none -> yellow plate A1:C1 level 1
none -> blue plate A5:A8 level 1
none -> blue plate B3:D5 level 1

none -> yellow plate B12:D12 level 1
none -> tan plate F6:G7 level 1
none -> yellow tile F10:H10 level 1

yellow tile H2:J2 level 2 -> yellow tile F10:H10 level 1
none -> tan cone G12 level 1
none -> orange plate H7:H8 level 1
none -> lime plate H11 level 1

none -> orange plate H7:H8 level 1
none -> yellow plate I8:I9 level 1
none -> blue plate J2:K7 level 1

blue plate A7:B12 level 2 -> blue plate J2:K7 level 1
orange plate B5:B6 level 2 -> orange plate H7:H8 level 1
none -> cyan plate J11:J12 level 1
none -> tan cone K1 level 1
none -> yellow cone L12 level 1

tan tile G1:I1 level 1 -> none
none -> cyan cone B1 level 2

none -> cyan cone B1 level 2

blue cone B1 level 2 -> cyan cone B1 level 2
_ _ _
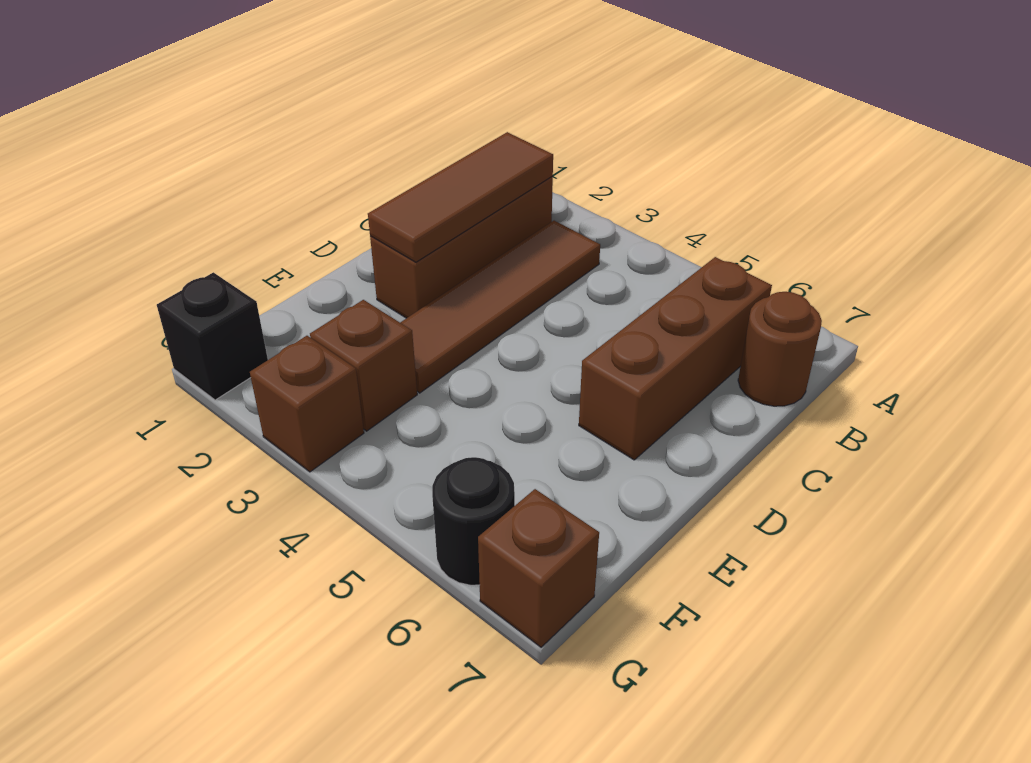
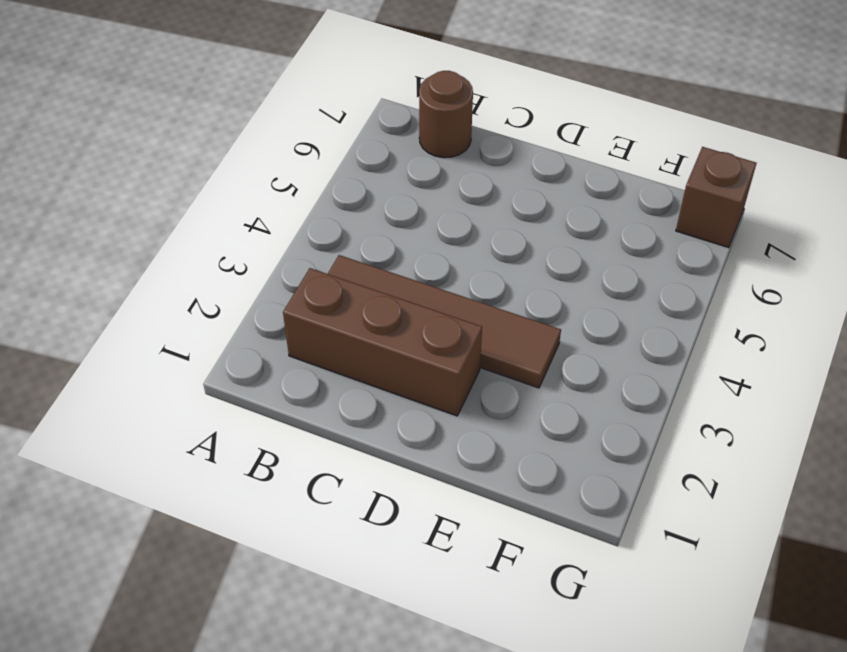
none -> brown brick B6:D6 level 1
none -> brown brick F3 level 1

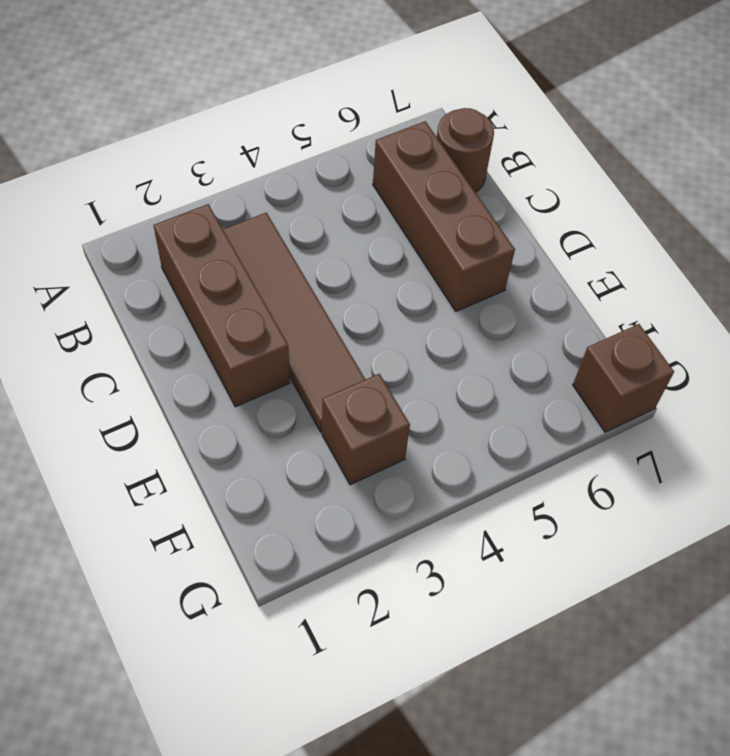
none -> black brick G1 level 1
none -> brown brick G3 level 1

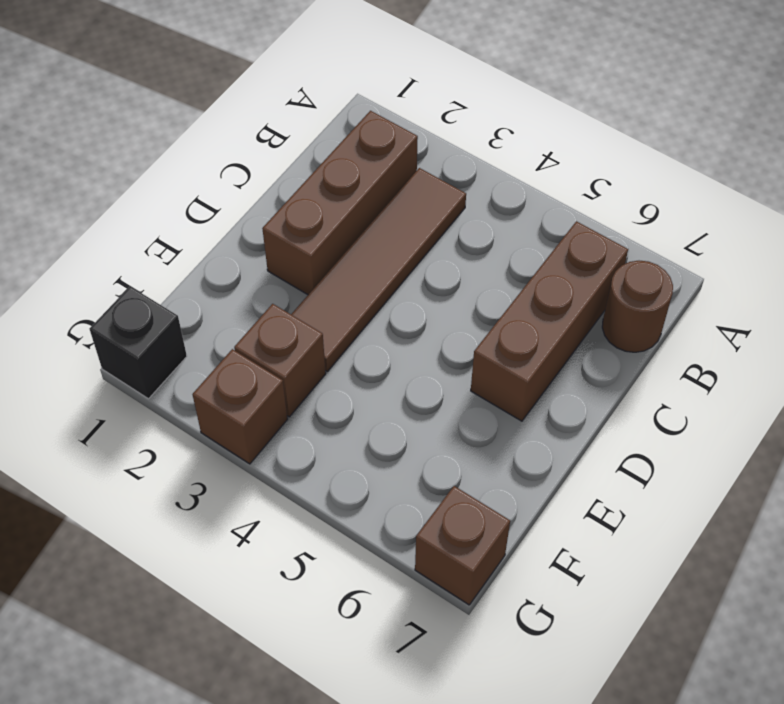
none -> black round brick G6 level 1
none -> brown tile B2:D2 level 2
_ _ _
Only the lines above from the line containing "none -> tan cone G12 level 1" through the line containing "blue cone B1 level 2 -> cyan cone B1 level 2" should be retyped, exactly and with both ends included.

none -> tan cone G12 level 1
none -> orange plate H7:H8 level 1
none -> lime plate H11 level 1

none -> orange plate H7:H8 level 1
none -> yellow plate I8:I9 level 1
none -> blue plate J2:K7 level 1

blue plate A7:B12 level 2 -> blue plate J2:K7 level 1
orange plate B5:B6 level 2 -> orange plate H7:H8 level 1
none -> cyan plate J11:J12 level 1
none -> tan cone K1 level 1
none -> yellow cone L12 level 1

tan tile G1:I1 level 1 -> none
none -> cyan cone B1 level 2

none -> cyan cone B1 level 2

blue cone B1 level 2 -> cyan cone B1 level 2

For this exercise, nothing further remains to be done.